* **INSTRUCTIONS FOR THE TASK**
Which lines below fall between the one containing "orange hammer: 1 -> 2" and the one containing "white shoe: 1 -> 6"? Repeat them exactly, counting both of those lines, and add nothing else.

Object transformation records
Content starts
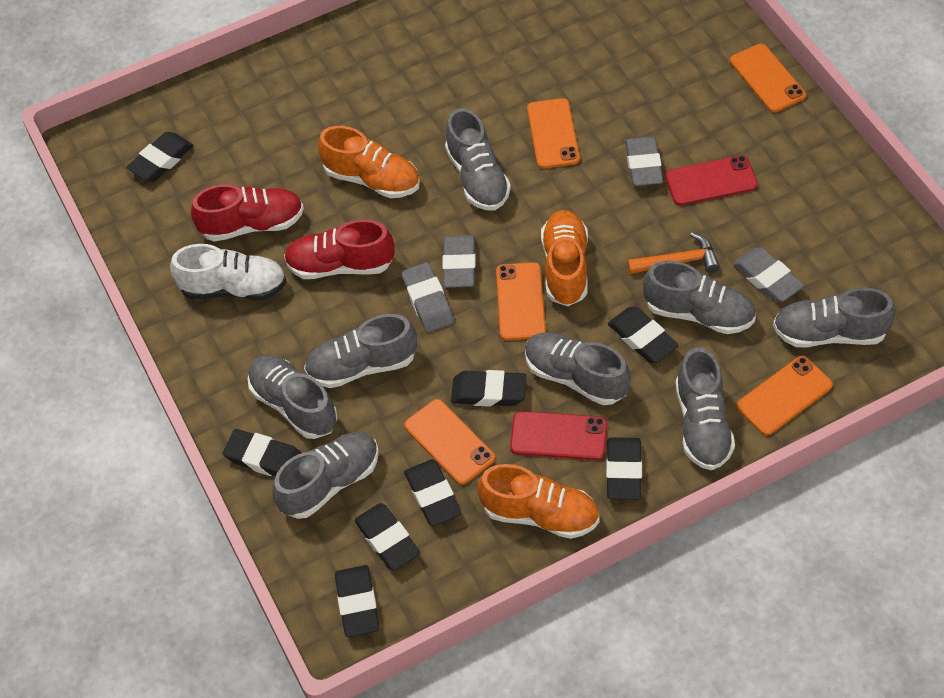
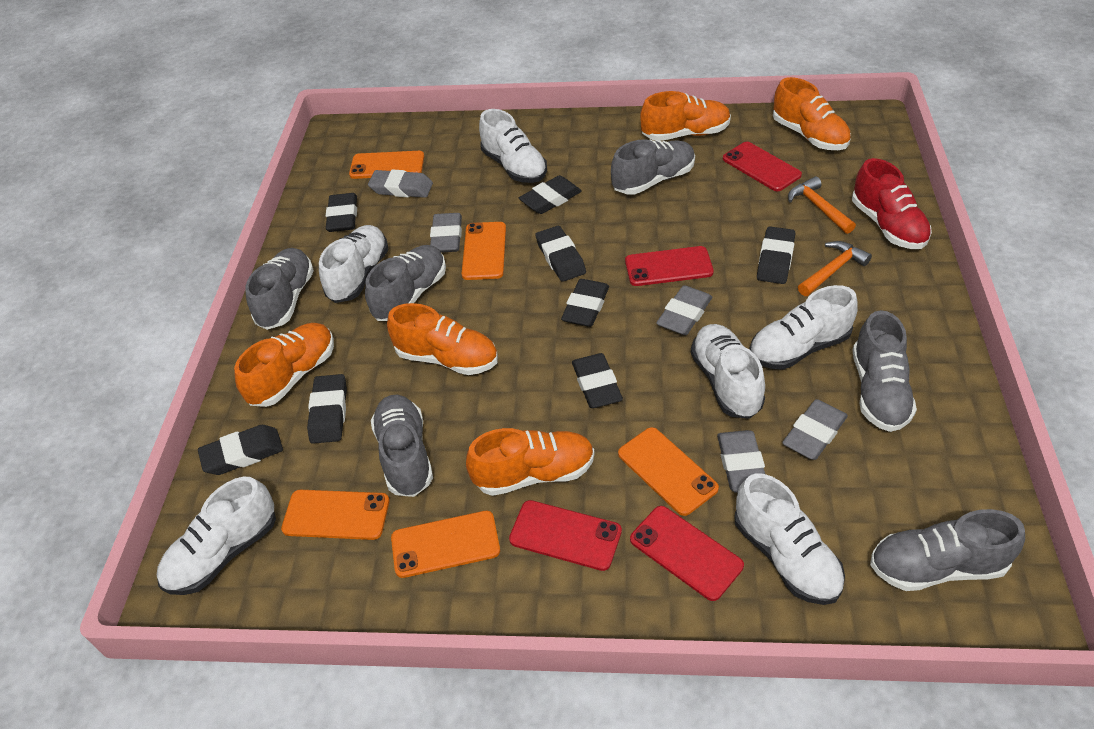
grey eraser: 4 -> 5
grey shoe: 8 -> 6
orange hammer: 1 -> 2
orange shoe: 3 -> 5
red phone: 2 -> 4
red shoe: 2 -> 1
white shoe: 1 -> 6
Content ends
Content starts
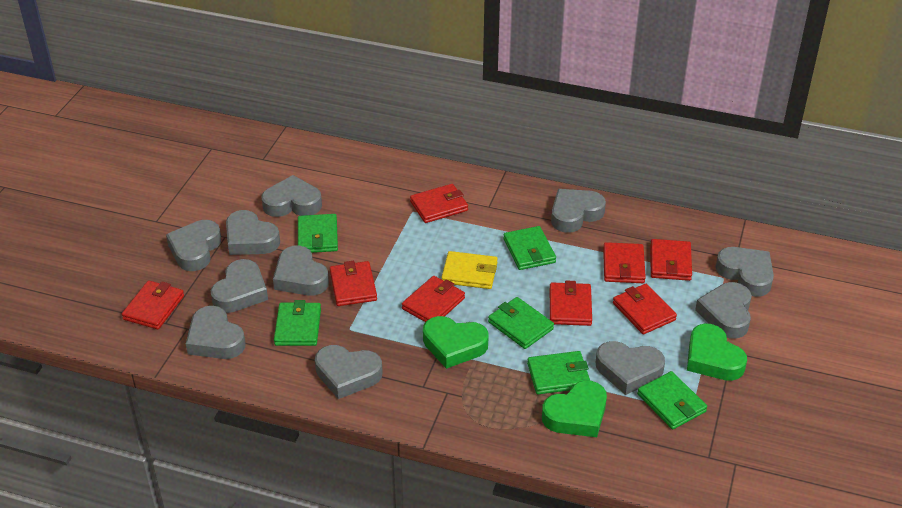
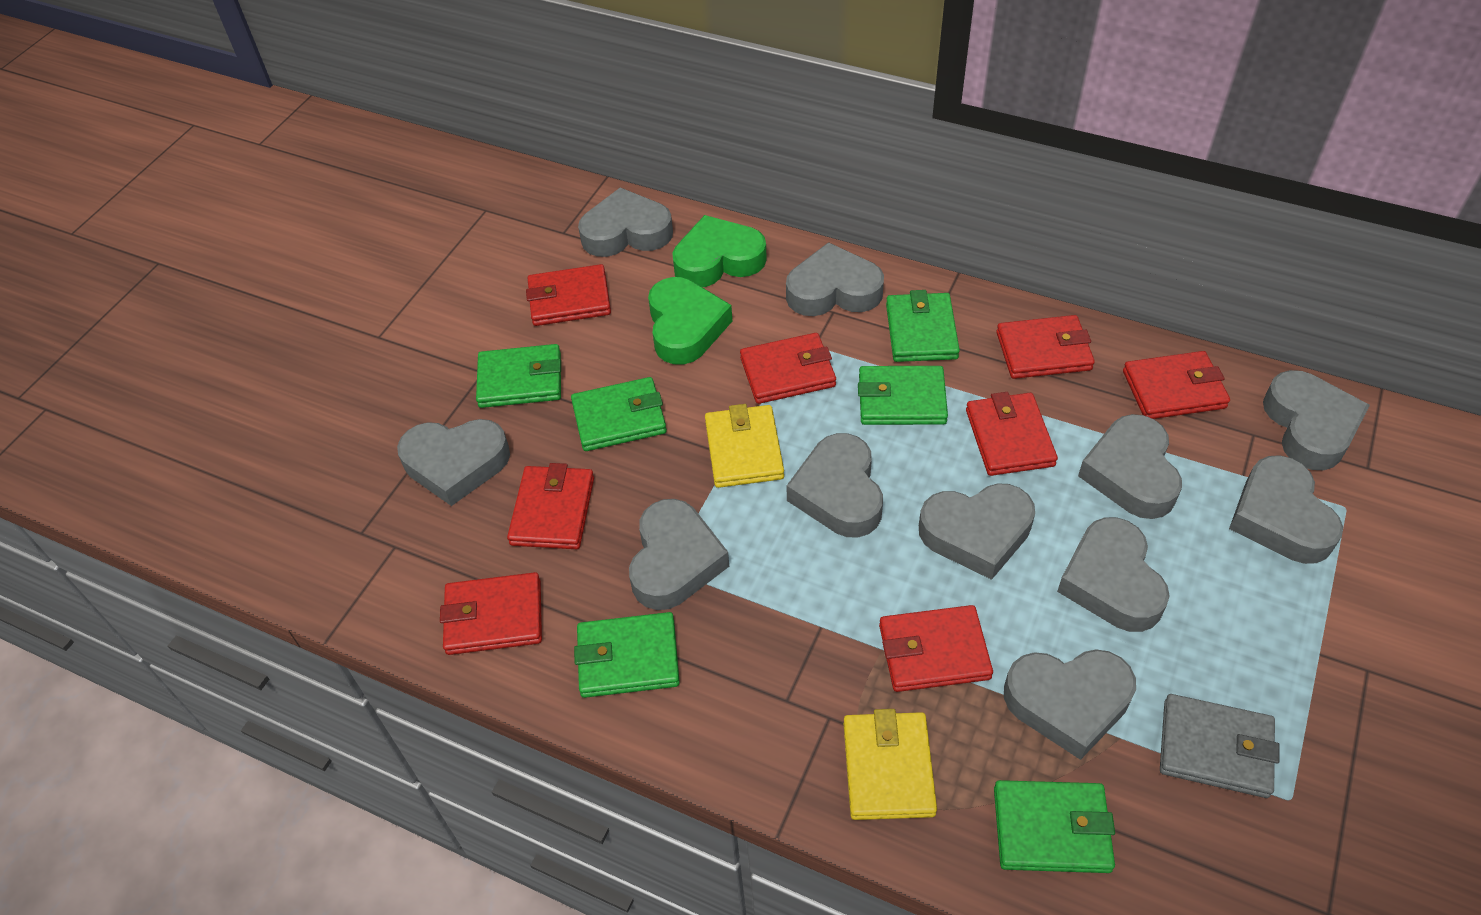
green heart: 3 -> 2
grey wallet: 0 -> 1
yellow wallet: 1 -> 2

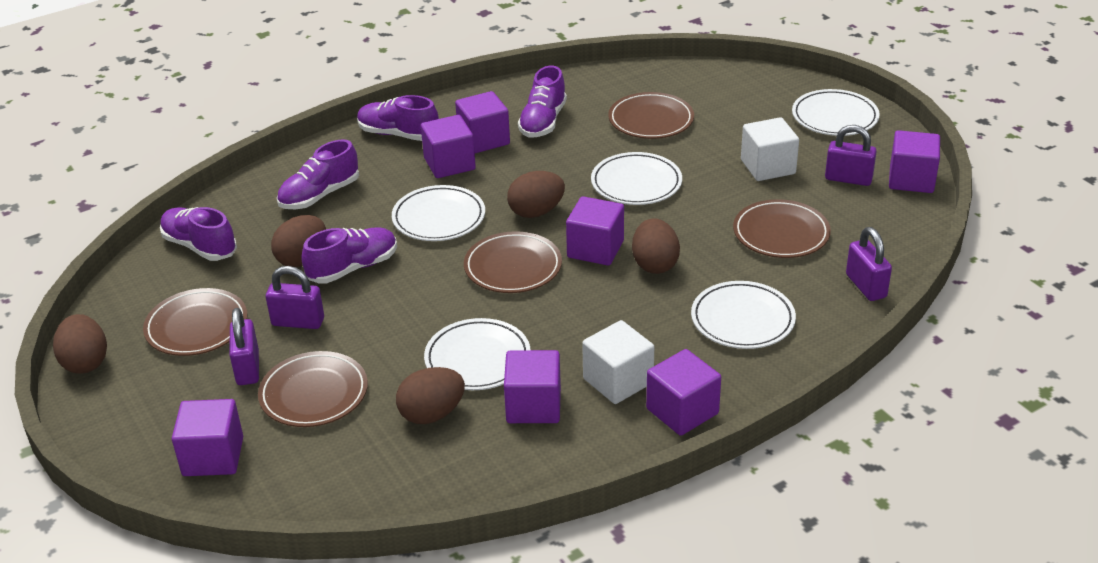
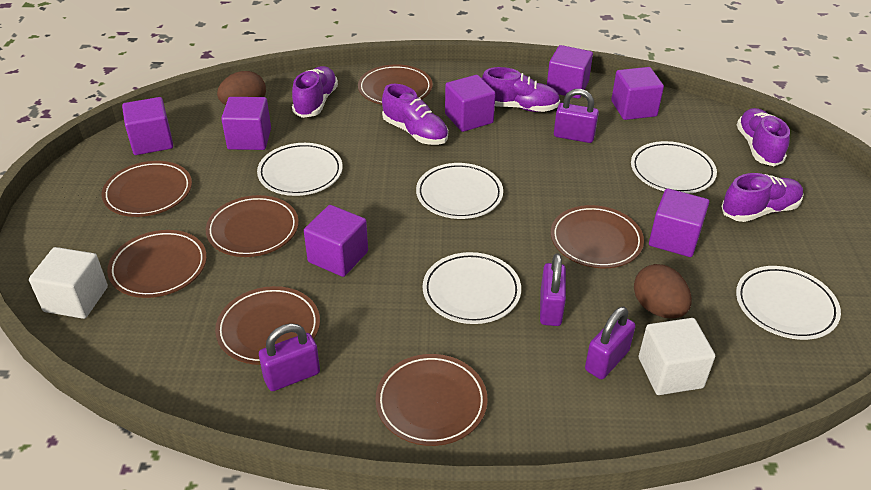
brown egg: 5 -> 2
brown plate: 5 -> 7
Content ends
* **EXPECTED OUTPUT**
orange hammer: 1 -> 2
orange shoe: 3 -> 5
red phone: 2 -> 4
red shoe: 2 -> 1
white shoe: 1 -> 6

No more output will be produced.